• _What you have to do_:
Write out each of the rows below character for character, without changing anything.

• _Data rows_:
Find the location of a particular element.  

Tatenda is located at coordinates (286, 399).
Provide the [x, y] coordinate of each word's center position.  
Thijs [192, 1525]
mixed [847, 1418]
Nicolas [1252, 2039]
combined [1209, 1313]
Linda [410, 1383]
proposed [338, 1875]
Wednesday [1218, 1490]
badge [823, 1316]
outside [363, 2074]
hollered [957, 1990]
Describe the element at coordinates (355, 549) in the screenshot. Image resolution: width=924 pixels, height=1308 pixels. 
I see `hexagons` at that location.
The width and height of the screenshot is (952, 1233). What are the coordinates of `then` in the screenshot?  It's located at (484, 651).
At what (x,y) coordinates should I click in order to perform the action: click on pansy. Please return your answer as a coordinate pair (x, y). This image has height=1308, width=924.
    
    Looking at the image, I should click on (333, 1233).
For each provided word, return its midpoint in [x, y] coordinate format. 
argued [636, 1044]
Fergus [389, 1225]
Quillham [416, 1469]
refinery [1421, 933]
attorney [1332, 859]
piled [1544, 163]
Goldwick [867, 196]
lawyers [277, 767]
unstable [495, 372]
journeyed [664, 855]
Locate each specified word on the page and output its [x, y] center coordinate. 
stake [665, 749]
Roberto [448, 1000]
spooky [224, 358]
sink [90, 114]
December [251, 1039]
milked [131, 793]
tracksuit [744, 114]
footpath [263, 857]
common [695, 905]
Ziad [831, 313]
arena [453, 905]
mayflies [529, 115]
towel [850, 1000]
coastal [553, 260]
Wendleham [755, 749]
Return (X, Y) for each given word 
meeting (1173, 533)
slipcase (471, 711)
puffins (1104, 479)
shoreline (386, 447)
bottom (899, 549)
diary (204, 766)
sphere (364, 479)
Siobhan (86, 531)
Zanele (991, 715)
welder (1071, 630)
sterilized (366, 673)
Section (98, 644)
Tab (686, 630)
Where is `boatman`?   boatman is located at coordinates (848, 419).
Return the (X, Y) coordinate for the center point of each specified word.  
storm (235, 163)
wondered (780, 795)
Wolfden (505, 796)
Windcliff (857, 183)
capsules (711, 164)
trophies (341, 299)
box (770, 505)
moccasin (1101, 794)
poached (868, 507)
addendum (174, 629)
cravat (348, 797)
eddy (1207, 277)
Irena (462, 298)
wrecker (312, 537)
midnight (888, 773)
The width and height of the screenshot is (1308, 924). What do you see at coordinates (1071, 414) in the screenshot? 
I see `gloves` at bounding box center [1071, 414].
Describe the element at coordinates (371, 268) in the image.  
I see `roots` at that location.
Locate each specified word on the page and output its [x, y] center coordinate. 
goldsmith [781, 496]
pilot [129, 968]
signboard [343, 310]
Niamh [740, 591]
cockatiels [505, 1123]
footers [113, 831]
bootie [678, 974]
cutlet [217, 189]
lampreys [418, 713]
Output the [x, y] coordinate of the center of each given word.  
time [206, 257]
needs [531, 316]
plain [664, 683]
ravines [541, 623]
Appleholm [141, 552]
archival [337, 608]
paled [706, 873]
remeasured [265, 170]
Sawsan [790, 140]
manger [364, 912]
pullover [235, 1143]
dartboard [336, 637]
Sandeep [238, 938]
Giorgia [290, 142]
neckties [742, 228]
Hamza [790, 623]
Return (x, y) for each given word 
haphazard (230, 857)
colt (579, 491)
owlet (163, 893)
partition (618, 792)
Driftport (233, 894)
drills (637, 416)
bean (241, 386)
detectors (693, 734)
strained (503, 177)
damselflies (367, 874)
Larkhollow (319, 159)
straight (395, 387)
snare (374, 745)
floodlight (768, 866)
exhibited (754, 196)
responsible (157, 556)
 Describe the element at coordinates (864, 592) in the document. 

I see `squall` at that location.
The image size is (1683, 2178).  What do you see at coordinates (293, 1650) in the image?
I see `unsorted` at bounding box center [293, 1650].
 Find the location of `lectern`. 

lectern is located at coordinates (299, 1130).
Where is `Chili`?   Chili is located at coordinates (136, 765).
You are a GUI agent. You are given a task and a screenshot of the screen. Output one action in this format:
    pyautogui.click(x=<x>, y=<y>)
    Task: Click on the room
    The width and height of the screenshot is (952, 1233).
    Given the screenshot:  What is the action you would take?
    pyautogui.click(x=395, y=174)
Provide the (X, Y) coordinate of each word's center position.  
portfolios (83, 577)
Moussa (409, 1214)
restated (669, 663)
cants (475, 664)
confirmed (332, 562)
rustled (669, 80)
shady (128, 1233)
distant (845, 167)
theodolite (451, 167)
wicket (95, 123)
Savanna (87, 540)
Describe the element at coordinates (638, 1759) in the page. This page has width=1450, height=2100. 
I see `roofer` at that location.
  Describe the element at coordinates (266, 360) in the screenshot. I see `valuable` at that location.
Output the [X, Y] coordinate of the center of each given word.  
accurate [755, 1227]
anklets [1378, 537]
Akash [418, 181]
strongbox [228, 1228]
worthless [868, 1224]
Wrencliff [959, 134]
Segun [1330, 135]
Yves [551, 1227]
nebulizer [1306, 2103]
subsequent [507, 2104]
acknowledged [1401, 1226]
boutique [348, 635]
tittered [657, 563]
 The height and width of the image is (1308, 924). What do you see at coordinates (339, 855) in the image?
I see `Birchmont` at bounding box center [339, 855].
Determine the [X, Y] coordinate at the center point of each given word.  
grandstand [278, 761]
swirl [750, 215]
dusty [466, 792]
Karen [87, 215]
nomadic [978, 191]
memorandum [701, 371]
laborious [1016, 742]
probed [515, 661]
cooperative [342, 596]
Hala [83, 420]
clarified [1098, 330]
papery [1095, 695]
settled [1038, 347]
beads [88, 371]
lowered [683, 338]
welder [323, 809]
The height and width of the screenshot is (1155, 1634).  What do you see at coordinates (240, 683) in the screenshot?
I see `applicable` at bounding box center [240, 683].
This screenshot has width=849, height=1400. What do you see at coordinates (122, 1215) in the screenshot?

• _The result_:
Find the location of a particular element.  

Tatenda is located at coordinates (286, 399).
Provide the [x, y] coordinate of each word's center position.  
Thijs [192, 1525]
mixed [847, 1418]
Nicolas [1252, 2039]
combined [1209, 1313]
Linda [410, 1383]
proposed [338, 1875]
Wednesday [1218, 1490]
badge [823, 1316]
outside [363, 2074]
hollered [957, 1990]
Describe the element at coordinates (355, 549) in the screenshot. Image resolution: width=924 pixels, height=1308 pixels. 
I see `hexagons` at that location.
The width and height of the screenshot is (952, 1233). What are the coordinates of `then` in the screenshot?  It's located at (484, 651).
At what (x,y) coordinates should I click in order to perform the action: click on pansy. Please return your answer as a coordinate pair (x, y). This image has height=1308, width=924.
    
    Looking at the image, I should click on (333, 1233).
For each provided word, return its midpoint in [x, y] coordinate format. 
argued [636, 1044]
Fergus [389, 1225]
Quillham [416, 1469]
refinery [1421, 933]
attorney [1332, 859]
piled [1544, 163]
Goldwick [867, 196]
lawyers [277, 767]
unstable [495, 372]
journeyed [664, 855]
Locate each specified word on the page and output its [x, y] center coordinate. 
stake [665, 749]
Roberto [448, 1000]
spooky [224, 358]
sink [90, 114]
December [251, 1039]
milked [131, 793]
tracksuit [744, 114]
footpath [263, 857]
common [695, 905]
Ziad [831, 313]
arena [453, 905]
mayflies [529, 115]
towel [850, 1000]
coastal [553, 260]
Wendleham [755, 749]
Return (X, Y) for each given word 
meeting (1173, 533)
slipcase (471, 711)
puffins (1104, 479)
shoreline (386, 447)
bottom (899, 549)
diary (204, 766)
sphere (364, 479)
Siobhan (86, 531)
Zanele (991, 715)
welder (1071, 630)
sterilized (366, 673)
Section (98, 644)
Tab (686, 630)
Where is `boatman`?   boatman is located at coordinates (848, 419).
Return the (X, Y) coordinate for the center point of each specified word.  
storm (235, 163)
wondered (780, 795)
Wolfden (505, 796)
Windcliff (857, 183)
capsules (711, 164)
trophies (341, 299)
box (770, 505)
moccasin (1101, 794)
poached (868, 507)
addendum (174, 629)
cravat (348, 797)
eddy (1207, 277)
Irena (462, 298)
wrecker (312, 537)
midnight (888, 773)
The width and height of the screenshot is (1308, 924). What do you see at coordinates (1071, 414) in the screenshot? 
I see `gloves` at bounding box center [1071, 414].
Describe the element at coordinates (371, 268) in the image.  
I see `roots` at that location.
Locate each specified word on the page and output its [x, y] center coordinate. 
goldsmith [781, 496]
pilot [129, 968]
signboard [343, 310]
Niamh [740, 591]
cockatiels [505, 1123]
footers [113, 831]
bootie [678, 974]
cutlet [217, 189]
lampreys [418, 713]
Output the [x, y] coordinate of the center of each given word.  
time [206, 257]
needs [531, 316]
plain [664, 683]
ravines [541, 623]
Appleholm [141, 552]
archival [337, 608]
paled [706, 873]
remeasured [265, 170]
Sawsan [790, 140]
manger [364, 912]
pullover [235, 1143]
dartboard [336, 637]
Sandeep [238, 938]
Giorgia [290, 142]
neckties [742, 228]
Hamza [790, 623]
Return (x, y) for each given word 
haphazard (230, 857)
colt (579, 491)
owlet (163, 893)
partition (618, 792)
Driftport (233, 894)
drills (637, 416)
bean (241, 386)
detectors (693, 734)
strained (503, 177)
damselflies (367, 874)
Larkhollow (319, 159)
straight (395, 387)
snare (374, 745)
floodlight (768, 866)
exhibited (754, 196)
responsible (157, 556)
 Describe the element at coordinates (864, 592) in the document. 

I see `squall` at that location.
The image size is (1683, 2178).  What do you see at coordinates (293, 1650) in the image?
I see `unsorted` at bounding box center [293, 1650].
 Find the location of `lectern`. 

lectern is located at coordinates (299, 1130).
Where is `Chili`?   Chili is located at coordinates (136, 765).
You are a GUI agent. You are given a task and a screenshot of the screen. Output one action in this format:
    pyautogui.click(x=<x>, y=<y>)
    Task: Click on the room
    The width and height of the screenshot is (952, 1233).
    Given the screenshot:  What is the action you would take?
    pyautogui.click(x=395, y=174)
Provide the (X, Y) coordinate of each word's center position.  
portfolios (83, 577)
Moussa (409, 1214)
restated (669, 663)
cants (475, 664)
confirmed (332, 562)
rustled (669, 80)
shady (128, 1233)
distant (845, 167)
theodolite (451, 167)
wicket (95, 123)
Savanna (87, 540)
Describe the element at coordinates (638, 1759) in the page. This page has width=1450, height=2100. 
I see `roofer` at that location.
  Describe the element at coordinates (266, 360) in the screenshot. I see `valuable` at that location.
Output the [X, Y] coordinate of the center of each given word.  
accurate [755, 1227]
anklets [1378, 537]
Akash [418, 181]
strongbox [228, 1228]
worthless [868, 1224]
Wrencliff [959, 134]
Segun [1330, 135]
Yves [551, 1227]
nebulizer [1306, 2103]
subsequent [507, 2104]
acknowledged [1401, 1226]
boutique [348, 635]
tittered [657, 563]
 The height and width of the image is (1308, 924). What do you see at coordinates (339, 855) in the image?
I see `Birchmont` at bounding box center [339, 855].
Determine the [X, Y] coordinate at the center point of each given word.  
grandstand [278, 761]
swirl [750, 215]
dusty [466, 792]
Karen [87, 215]
nomadic [978, 191]
memorandum [701, 371]
laborious [1016, 742]
probed [515, 661]
cooperative [342, 596]
Hala [83, 420]
clarified [1098, 330]
papery [1095, 695]
settled [1038, 347]
beads [88, 371]
lowered [683, 338]
welder [323, 809]
The height and width of the screenshot is (1155, 1634).  What do you see at coordinates (240, 683) in the screenshot?
I see `applicable` at bounding box center [240, 683].
This screenshot has width=849, height=1400. What do you see at coordinates (122, 1215) in the screenshot?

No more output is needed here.